EXTRACTED ENTRIES:
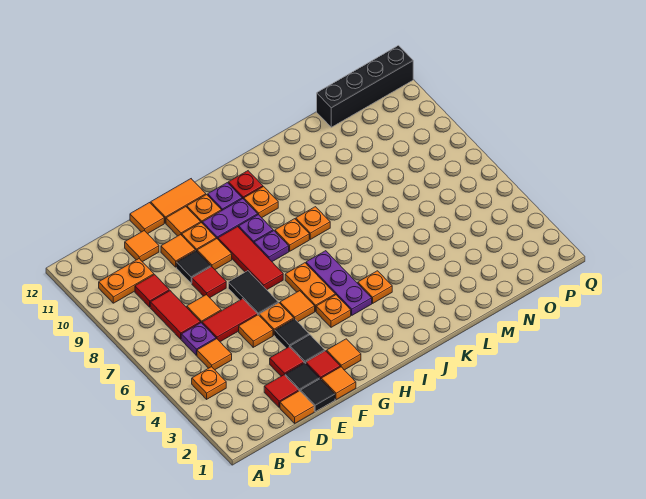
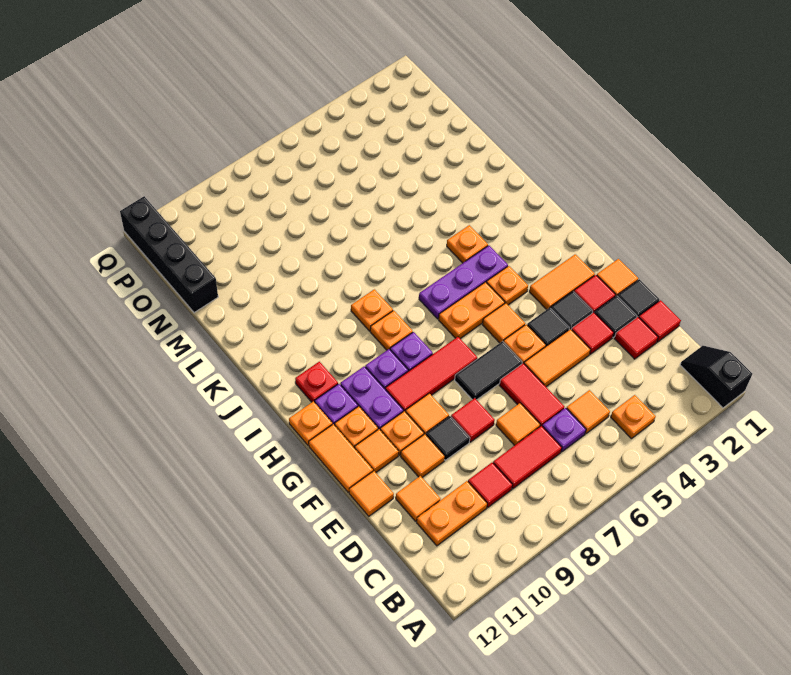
none -> black 1x2 slope [680,346,752,408]
orange 1x2 plate [99,259,154,303] -> orange 1x2 plate turned to [417,481,487,546]
orange 1x1 tile [280,391,314,423] -> red 1x1 tile [639,300,681,342]
orange 1x1 tile [239,315,273,347] -> orange 1x2 tile [524,329,591,387]
orange 1x1 tile [327,339,361,370] -> orange 1x2 tile [529,254,595,310]
orange 1x1 plate [244,187,278,218] -> orange 1x1 plate moved to [289,402,332,445]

ASSIGNED TASK:
Restate word for word the lines of the data above, starting at the line containing "orange 1x1 tile [280,391,314,423]" and ending at the line containing "orange 1x1 tile [327,339,361,370]", both included, and nothing more.

WRITTEN RESPONSE:
orange 1x1 tile [280,391,314,423] -> red 1x1 tile [639,300,681,342]
orange 1x1 tile [239,315,273,347] -> orange 1x2 tile [524,329,591,387]
orange 1x1 tile [327,339,361,370] -> orange 1x2 tile [529,254,595,310]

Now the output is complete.